• Activity
As the answer, give exactly the lines of the records below from the one with "none -> black brick F6:F9 level 1" through the one with "pink round brick I11:J12", ends included and pictures left out.

• Scene image comparisons
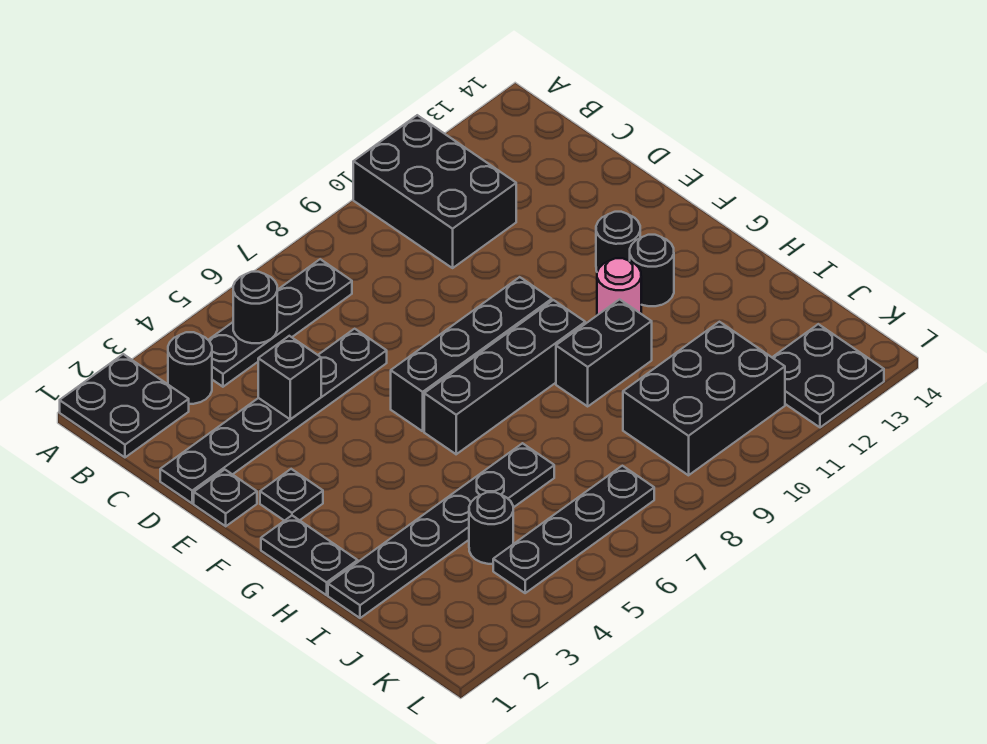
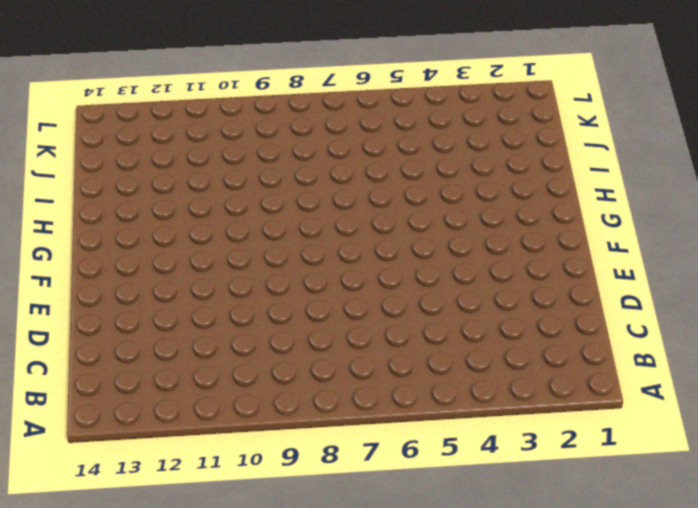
none -> black plate A1:B2 level 1
none -> black brick A10:C11 level 1
none -> black round brick B3 level 1

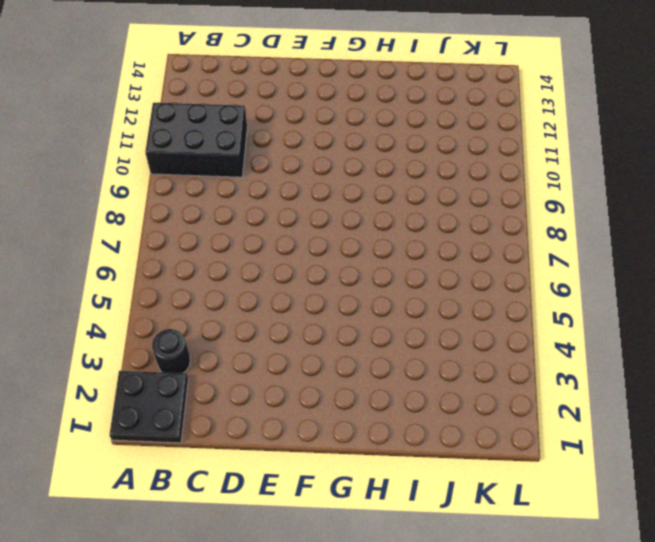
none -> black plate B4:B7 level 1
none -> black plate D1:D6 level 1
none -> black plate E1 level 1

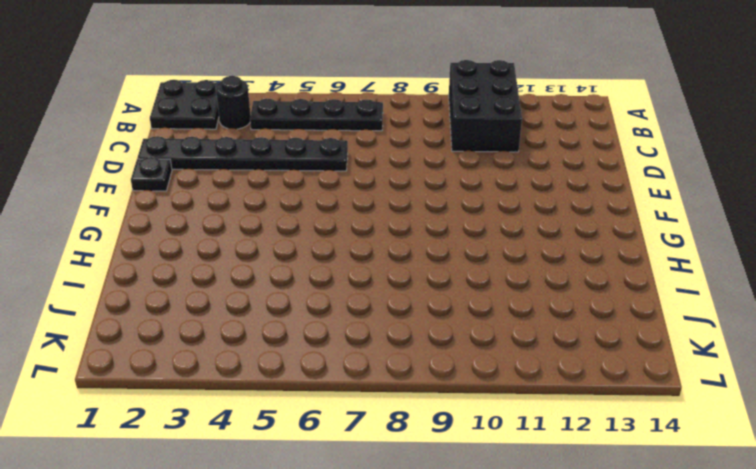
none -> black plate F2 level 1
none -> black brick F6:F9 level 1
none -> black round brick F12 level 1

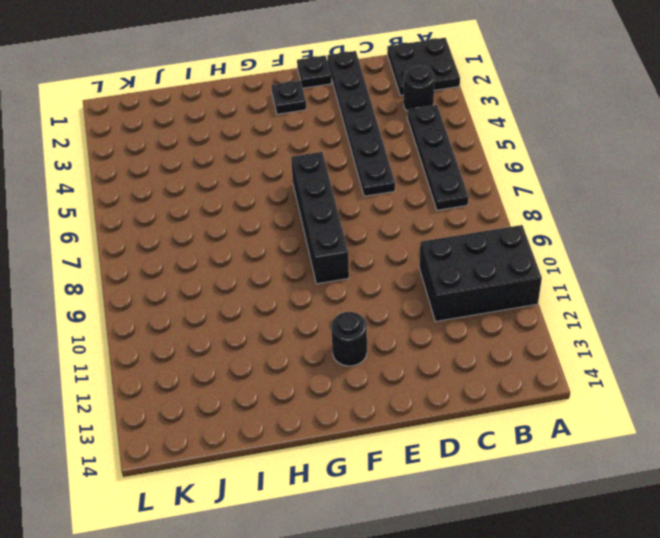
none -> black plate G1:H1 level 1
none -> black brick G6:G9 level 1
none -> pink round brick G11 level 1

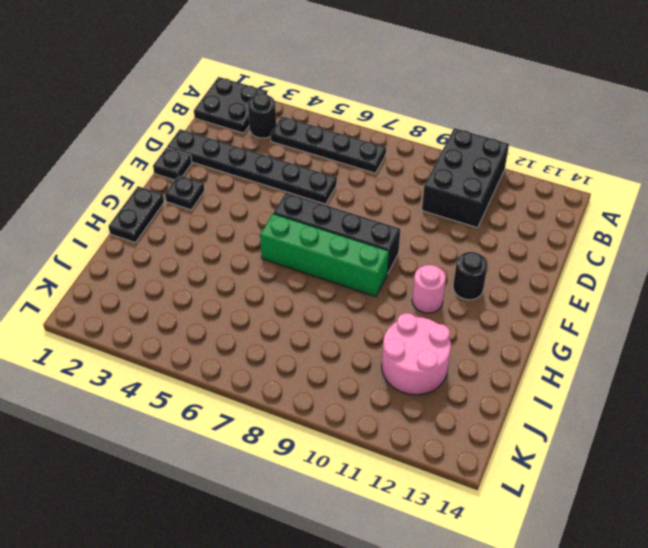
green brick G6:G9 level 1 -> black brick G6:G9 level 1
pink round brick I11:J12 level 1 -> black brick J9:K11 level 1
none -> black round brick G12 level 1
none -> black brick H9:H10 level 1
none -> black plate I1:I6 level 1

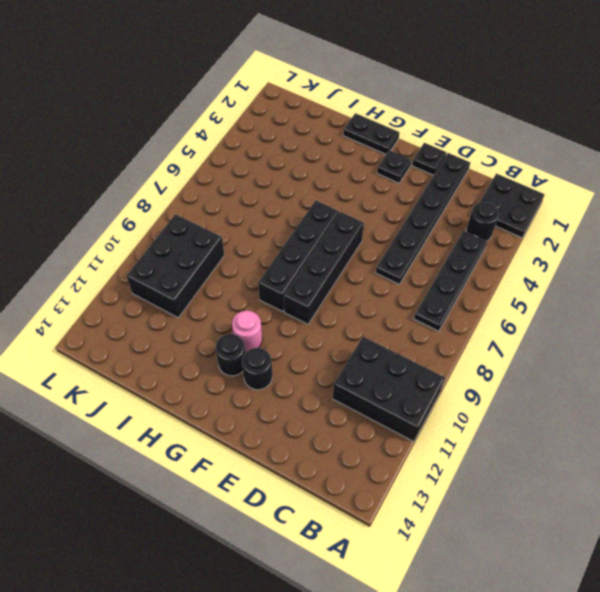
none -> black brick H9:H10 level 1
none -> black plate I1:I6 level 1
none -> black round brick J4 level 1

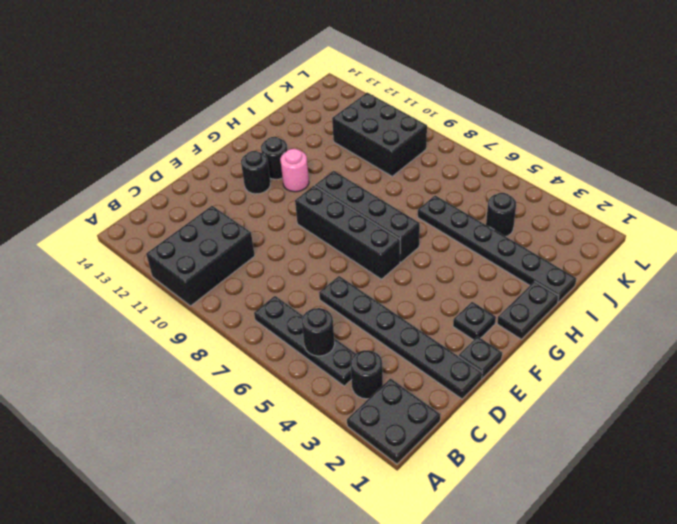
none -> black brick H9:H10 level 1
none -> black plate K4:K7 level 1
none -> black plate K12:L13 level 1

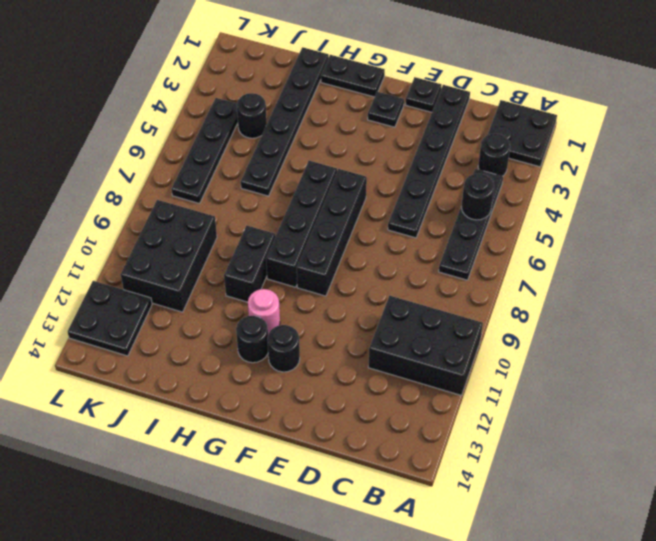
none -> black brick D4 level 2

• Response for this exercise
none -> black brick F6:F9 level 1
none -> black round brick F12 level 1

none -> black plate G1:H1 level 1
none -> black brick G6:G9 level 1
none -> pink round brick G11 level 1

green brick G6:G9 level 1 -> black brick G6:G9 level 1
pink round brick I11:J12 level 1 -> black brick J9:K11 level 1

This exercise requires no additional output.